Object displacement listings

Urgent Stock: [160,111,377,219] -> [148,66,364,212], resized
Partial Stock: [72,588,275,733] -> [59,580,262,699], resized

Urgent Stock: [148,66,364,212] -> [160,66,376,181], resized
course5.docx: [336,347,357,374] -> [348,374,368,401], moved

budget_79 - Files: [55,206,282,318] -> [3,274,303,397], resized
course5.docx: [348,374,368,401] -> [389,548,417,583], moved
---
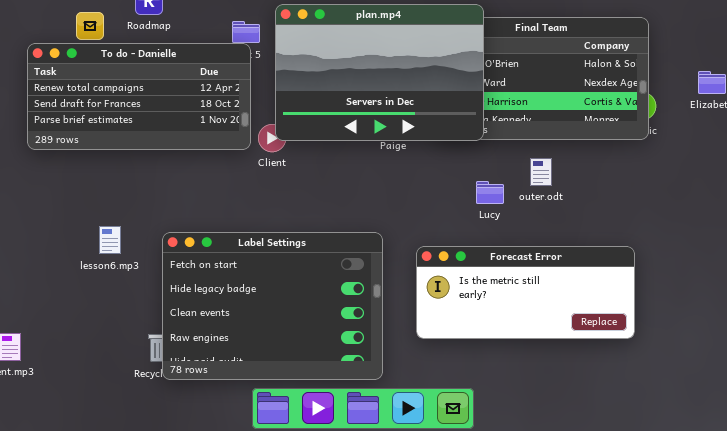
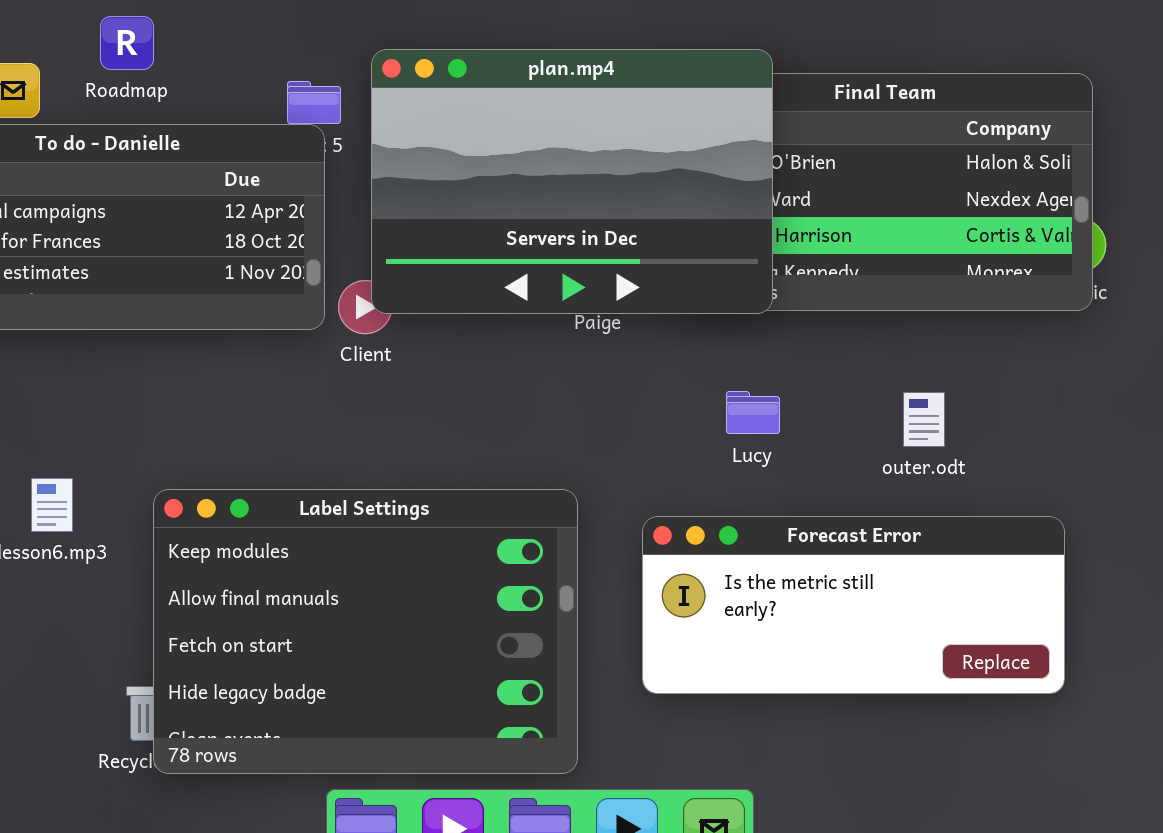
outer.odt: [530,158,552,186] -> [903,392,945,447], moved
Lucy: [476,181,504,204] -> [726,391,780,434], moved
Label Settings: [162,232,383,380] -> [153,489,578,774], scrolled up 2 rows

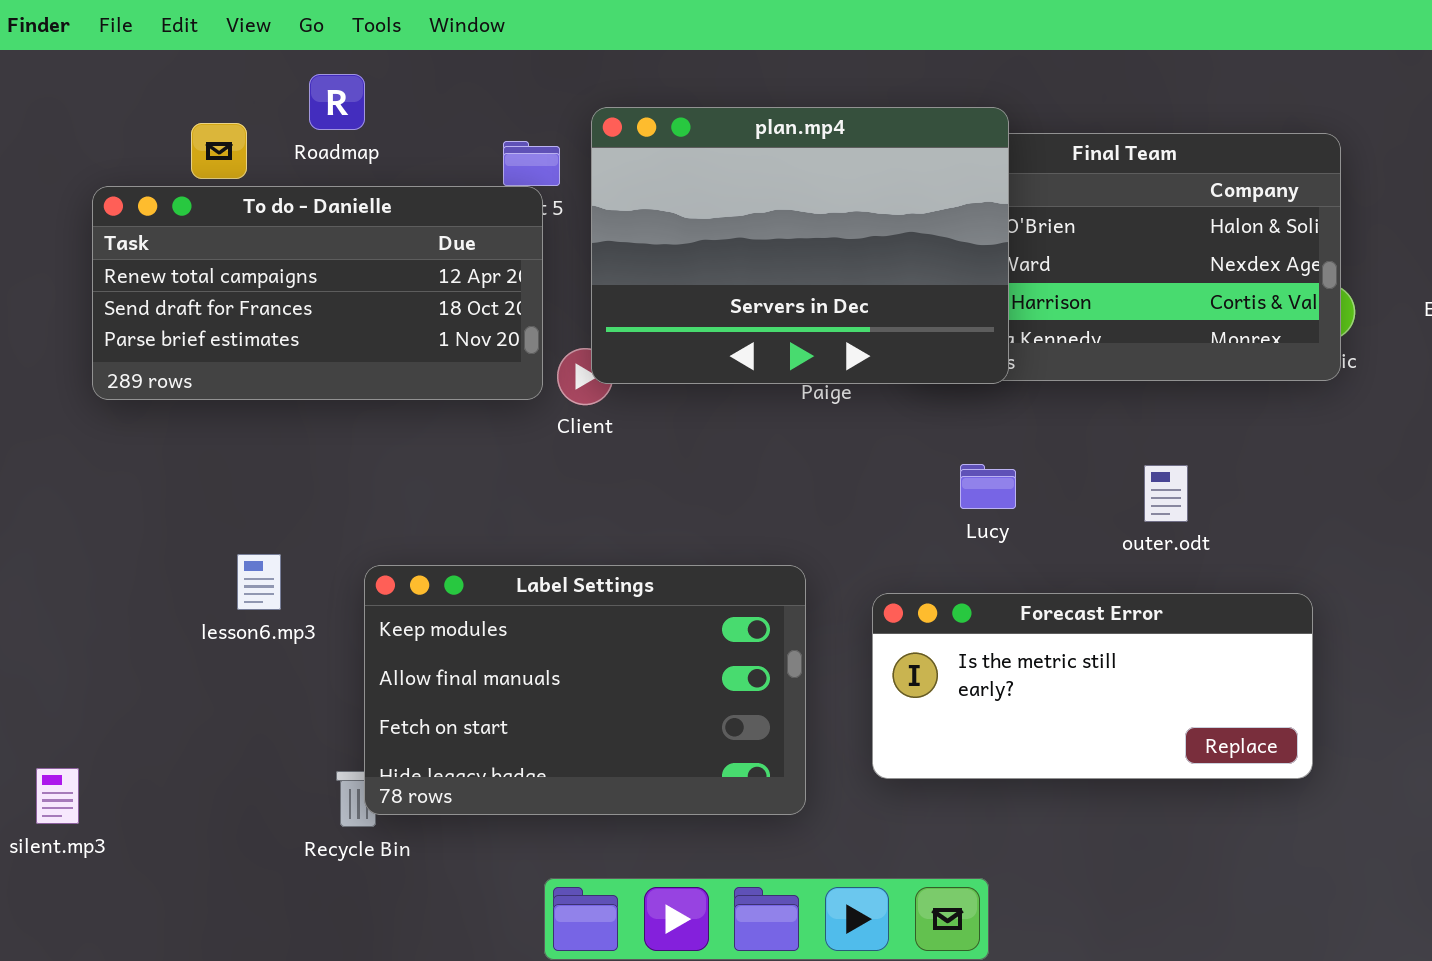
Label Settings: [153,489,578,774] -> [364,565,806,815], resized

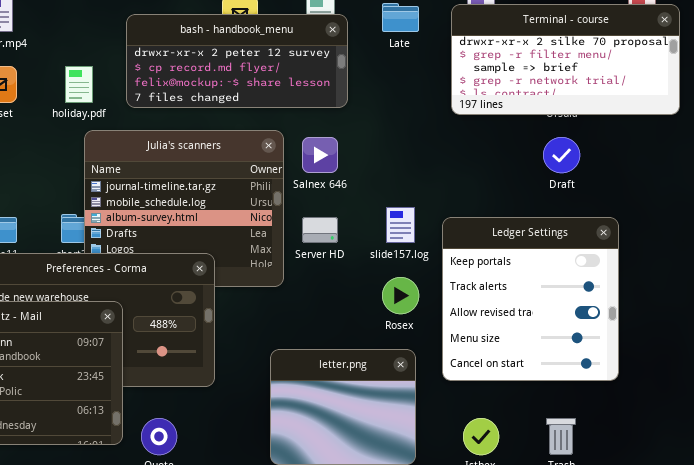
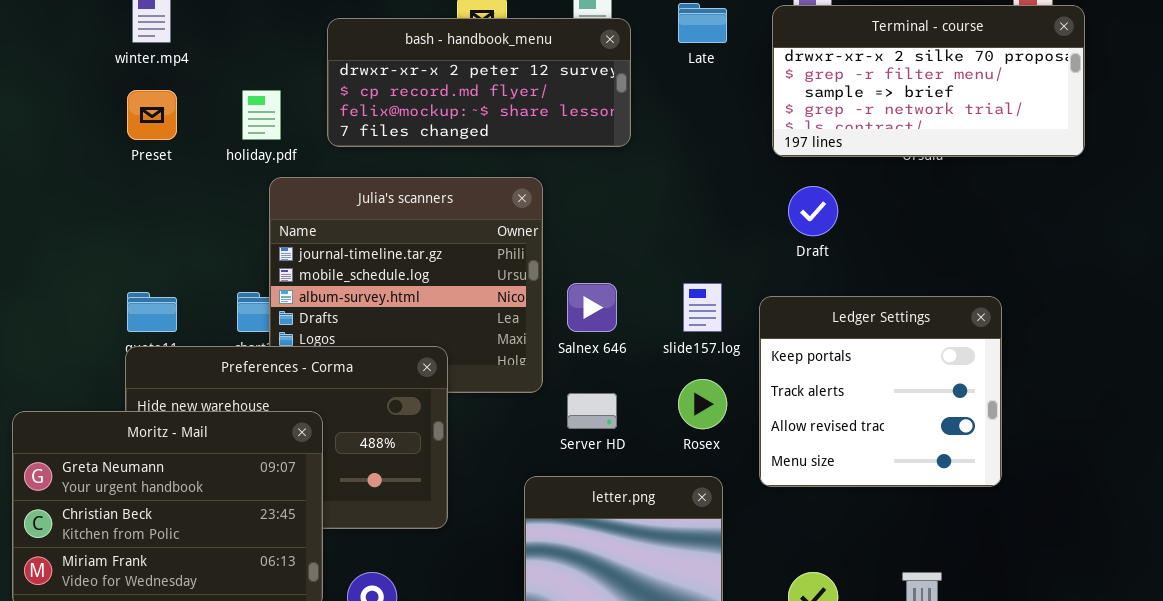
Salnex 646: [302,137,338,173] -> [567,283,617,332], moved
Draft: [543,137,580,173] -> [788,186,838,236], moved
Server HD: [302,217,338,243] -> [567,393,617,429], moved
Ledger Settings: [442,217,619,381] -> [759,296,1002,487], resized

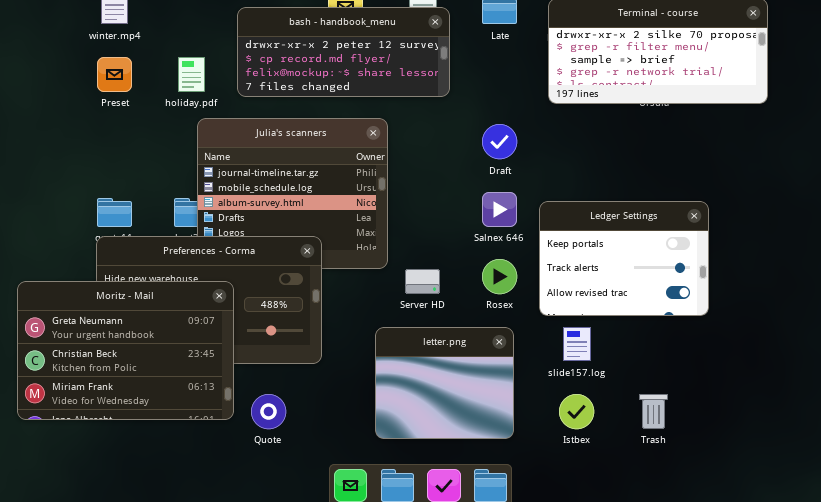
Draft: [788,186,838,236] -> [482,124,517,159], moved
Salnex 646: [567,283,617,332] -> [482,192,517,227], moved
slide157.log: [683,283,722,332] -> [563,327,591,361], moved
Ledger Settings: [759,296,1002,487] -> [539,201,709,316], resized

**AIM OF THE EXERCISE**
Search the data for "Label". Copy every matching line.

**ANSWER TO THE PROBLEM**
Label Settings: [162,232,383,380] -> [153,489,578,774], scrolled up 2 rows
Label Settings: [153,489,578,774] -> [364,565,806,815], resized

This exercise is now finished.